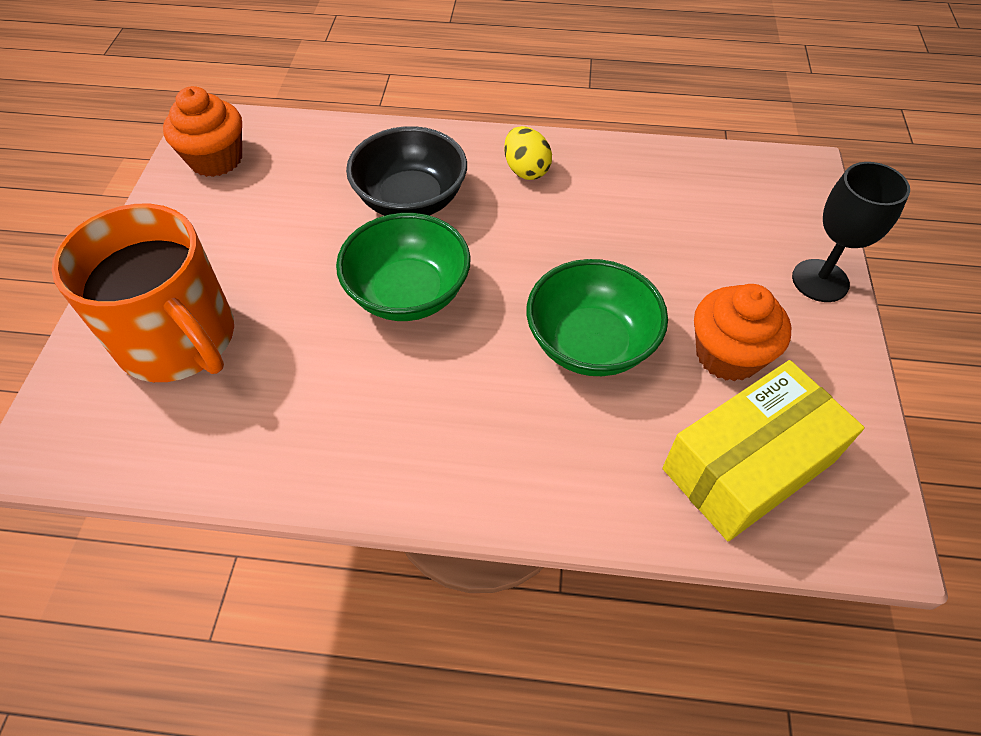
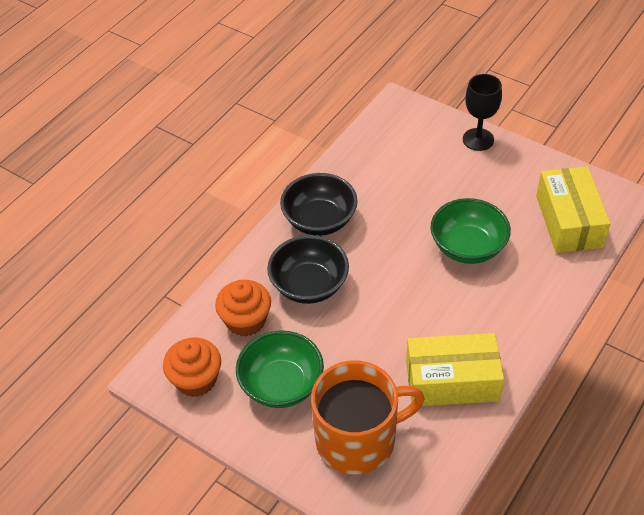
camera: 60 degrees left, 5 degrees down
(322, 412) = (452, 381): none -> yellow box
(408, 293) = (387, 313): green bowl -> green bowl (281, 384)
(526, 170) = (319, 220): yellow egg -> black bowl
(727, 355) = (504, 197): orange cupcake -> orange cupcake (246, 321)

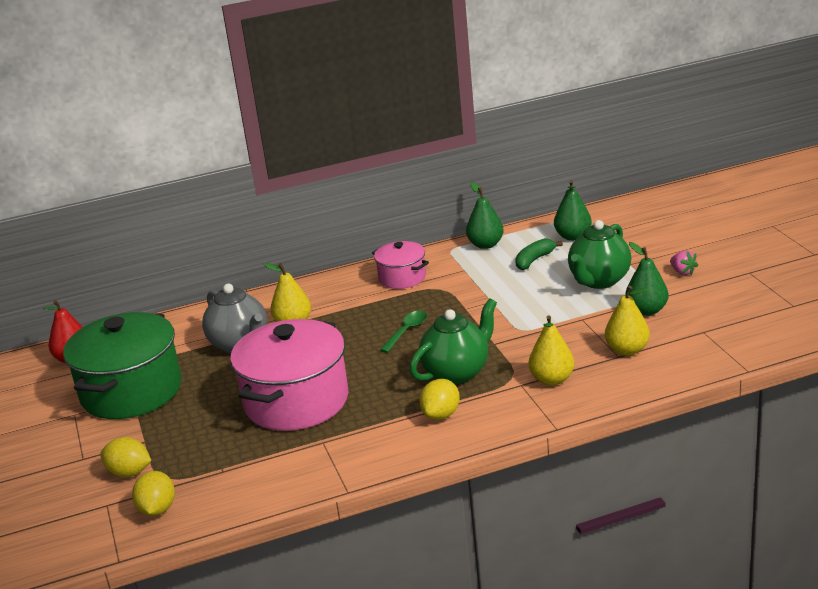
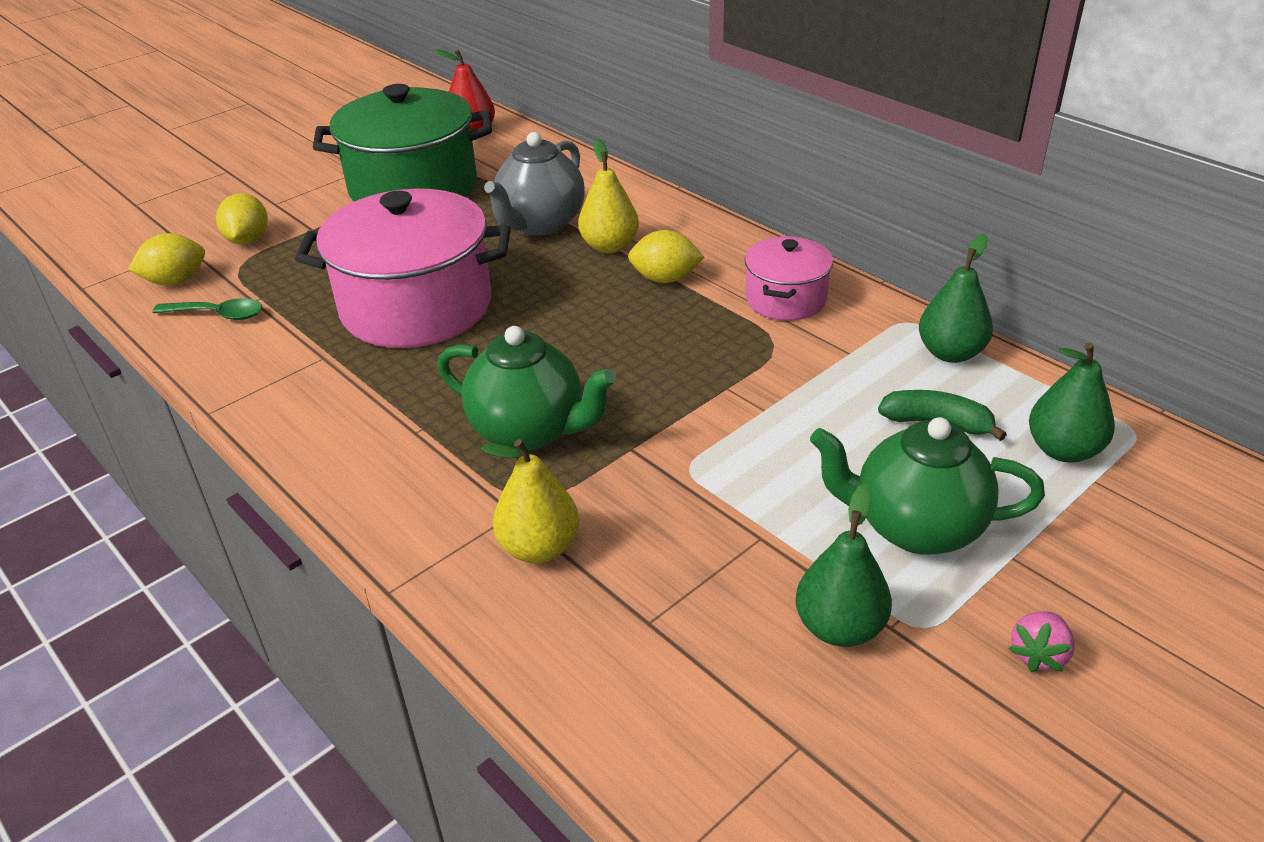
camera: 65 degrees right, 10 degrees up
(407, 331) = (630, 348): green spoon -> green spoon (218, 314)
(441, 414) = (407, 447): yellow lemon -> yellow lemon (665, 279)
(627, 350) = (674, 630): yellow pear -> none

+===+

* Problem details: Reproduce each line in the listing above that mentions the string "degrees".

* Written reply:
camera: 60 degrees left, 5 degrees down
camera: 65 degrees right, 10 degrees up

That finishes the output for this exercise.